(Items listed in a dataset)

------

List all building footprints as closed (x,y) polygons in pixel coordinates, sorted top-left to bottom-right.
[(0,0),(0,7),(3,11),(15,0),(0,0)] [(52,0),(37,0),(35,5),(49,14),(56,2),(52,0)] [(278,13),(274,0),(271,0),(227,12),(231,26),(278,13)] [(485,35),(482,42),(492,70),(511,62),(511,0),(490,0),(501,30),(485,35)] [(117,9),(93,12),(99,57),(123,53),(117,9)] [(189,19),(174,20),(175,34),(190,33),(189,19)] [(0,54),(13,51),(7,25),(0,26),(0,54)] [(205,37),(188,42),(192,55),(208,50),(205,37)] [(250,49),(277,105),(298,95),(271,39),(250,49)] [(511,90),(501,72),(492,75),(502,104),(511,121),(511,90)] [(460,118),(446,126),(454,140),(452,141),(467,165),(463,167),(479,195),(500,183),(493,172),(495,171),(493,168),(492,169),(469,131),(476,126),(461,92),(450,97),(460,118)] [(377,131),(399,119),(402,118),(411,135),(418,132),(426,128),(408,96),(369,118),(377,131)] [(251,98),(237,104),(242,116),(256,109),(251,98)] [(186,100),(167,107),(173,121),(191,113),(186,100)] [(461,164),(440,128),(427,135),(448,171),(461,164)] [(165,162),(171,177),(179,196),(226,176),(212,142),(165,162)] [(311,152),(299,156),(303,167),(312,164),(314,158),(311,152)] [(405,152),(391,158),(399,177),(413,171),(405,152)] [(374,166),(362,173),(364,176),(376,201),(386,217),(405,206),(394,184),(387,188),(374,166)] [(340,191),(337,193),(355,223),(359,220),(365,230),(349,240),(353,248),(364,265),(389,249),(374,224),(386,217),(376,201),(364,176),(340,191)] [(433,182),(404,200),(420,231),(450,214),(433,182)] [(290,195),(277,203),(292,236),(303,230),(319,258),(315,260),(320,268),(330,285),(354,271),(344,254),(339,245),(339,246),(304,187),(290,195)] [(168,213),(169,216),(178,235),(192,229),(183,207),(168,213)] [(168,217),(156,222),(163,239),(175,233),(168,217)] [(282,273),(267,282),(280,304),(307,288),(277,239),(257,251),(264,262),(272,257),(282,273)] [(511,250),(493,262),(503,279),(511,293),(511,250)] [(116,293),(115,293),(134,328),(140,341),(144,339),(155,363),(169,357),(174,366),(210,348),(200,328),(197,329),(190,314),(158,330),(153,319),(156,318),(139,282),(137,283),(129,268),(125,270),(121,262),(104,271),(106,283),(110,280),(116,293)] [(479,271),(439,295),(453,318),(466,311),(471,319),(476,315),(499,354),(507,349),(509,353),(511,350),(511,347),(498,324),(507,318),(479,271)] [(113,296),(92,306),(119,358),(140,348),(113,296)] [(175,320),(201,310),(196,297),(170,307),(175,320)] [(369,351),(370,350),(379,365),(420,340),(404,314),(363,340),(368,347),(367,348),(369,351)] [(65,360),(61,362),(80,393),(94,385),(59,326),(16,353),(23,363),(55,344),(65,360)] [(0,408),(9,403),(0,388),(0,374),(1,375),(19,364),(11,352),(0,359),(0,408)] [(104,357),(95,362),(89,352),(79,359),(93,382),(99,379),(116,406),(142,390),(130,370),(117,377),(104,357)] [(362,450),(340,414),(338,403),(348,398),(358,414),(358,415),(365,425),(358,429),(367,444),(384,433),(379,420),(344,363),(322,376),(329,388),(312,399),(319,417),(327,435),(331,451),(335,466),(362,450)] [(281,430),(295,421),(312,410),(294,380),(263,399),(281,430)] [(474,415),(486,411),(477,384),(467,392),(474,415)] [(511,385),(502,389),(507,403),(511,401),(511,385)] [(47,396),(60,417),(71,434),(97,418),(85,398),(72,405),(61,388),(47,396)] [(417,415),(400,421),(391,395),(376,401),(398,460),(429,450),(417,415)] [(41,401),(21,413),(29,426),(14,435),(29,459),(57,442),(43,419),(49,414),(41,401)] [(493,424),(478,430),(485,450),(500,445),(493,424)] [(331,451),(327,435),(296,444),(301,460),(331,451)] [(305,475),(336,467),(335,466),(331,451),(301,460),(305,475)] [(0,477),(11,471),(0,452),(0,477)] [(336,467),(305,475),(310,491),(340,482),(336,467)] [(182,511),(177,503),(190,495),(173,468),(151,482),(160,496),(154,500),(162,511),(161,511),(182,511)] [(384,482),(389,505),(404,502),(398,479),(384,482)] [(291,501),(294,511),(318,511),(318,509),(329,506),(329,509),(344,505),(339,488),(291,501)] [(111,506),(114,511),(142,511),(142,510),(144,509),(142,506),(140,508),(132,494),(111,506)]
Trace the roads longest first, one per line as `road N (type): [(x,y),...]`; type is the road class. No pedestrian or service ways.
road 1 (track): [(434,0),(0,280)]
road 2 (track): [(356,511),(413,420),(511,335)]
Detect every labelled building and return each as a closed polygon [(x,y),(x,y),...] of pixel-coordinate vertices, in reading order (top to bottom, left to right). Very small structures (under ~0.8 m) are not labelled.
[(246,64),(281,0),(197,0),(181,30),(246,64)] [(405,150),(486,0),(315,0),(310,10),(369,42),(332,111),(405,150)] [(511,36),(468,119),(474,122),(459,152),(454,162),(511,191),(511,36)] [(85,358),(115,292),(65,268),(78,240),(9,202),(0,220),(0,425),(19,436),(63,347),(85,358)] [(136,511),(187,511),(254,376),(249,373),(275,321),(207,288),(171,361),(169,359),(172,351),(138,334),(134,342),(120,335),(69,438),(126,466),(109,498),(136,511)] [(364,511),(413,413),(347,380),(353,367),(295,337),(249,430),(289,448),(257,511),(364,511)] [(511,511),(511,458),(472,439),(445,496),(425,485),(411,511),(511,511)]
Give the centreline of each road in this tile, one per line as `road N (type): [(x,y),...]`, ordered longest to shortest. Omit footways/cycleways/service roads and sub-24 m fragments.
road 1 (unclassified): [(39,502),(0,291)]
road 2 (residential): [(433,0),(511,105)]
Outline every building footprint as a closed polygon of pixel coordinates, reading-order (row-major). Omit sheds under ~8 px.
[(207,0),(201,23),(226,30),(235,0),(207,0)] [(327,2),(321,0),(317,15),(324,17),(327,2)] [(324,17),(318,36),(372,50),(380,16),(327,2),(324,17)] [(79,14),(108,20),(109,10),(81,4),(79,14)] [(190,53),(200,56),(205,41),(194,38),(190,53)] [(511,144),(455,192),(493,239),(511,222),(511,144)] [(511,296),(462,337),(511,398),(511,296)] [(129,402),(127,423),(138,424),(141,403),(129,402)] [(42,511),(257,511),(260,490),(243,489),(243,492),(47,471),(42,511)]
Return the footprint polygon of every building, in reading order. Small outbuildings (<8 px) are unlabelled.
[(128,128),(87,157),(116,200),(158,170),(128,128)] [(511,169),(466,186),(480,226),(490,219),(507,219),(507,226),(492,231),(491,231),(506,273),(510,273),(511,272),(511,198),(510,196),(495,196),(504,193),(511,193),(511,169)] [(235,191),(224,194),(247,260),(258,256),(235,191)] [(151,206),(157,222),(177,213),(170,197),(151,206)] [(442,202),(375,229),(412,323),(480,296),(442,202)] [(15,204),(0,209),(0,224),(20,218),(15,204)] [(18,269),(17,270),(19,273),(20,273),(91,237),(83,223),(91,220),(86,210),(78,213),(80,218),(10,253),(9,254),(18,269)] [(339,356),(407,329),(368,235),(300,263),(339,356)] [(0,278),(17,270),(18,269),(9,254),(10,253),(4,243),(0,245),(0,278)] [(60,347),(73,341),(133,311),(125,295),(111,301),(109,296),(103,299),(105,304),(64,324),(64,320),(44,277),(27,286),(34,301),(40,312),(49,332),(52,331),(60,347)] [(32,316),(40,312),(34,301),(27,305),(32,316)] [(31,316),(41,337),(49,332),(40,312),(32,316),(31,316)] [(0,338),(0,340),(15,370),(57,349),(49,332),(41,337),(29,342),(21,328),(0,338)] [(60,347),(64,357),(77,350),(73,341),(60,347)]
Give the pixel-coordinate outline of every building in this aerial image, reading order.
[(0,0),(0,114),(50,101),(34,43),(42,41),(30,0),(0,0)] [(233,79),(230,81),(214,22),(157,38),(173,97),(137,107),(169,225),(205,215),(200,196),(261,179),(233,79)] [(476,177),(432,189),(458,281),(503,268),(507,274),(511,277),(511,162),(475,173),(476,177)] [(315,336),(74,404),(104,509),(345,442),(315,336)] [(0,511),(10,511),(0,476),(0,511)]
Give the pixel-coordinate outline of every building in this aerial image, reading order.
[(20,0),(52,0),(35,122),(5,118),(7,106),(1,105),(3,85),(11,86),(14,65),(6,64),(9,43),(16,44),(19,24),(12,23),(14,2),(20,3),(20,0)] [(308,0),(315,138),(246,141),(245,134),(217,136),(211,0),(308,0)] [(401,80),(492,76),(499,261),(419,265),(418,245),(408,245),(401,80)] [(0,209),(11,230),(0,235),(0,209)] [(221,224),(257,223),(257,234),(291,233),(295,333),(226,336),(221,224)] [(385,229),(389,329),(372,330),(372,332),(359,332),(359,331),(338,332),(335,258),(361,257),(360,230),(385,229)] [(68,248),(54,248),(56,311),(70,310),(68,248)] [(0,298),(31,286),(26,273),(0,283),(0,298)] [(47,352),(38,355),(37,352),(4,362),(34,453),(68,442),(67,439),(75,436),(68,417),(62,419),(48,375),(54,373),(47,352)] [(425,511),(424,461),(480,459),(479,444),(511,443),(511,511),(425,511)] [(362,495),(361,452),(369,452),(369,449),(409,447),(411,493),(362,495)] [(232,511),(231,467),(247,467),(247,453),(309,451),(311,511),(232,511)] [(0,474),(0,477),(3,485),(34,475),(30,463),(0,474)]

------

▶ [PROBLEM DETAILS]: Locate every line in the listing above that contains the word "reading", and copy each of those lines in full.

▶ [TASK RESULT]:
Detect every labelled building and return each as a closed polygon [(x,y),(x,y),...] of pixel-coordinate vertices, in reading order (top to bottom, left to right). Very small structures (under ~0.8 m) are not labelled.
Outline every building footprint as a closed polygon of pixel coordinates, reading-order (row-major). Omit sheds under ~8 px.
Return the footprint polygon of every building, in reading order. Small outbuildings (<8 px) are unlabelled.
Give the pixel-coordinate outline of every building in this aerial image, reading order.
Give the pixel-coordinate outline of every building in this aerial image, reading order.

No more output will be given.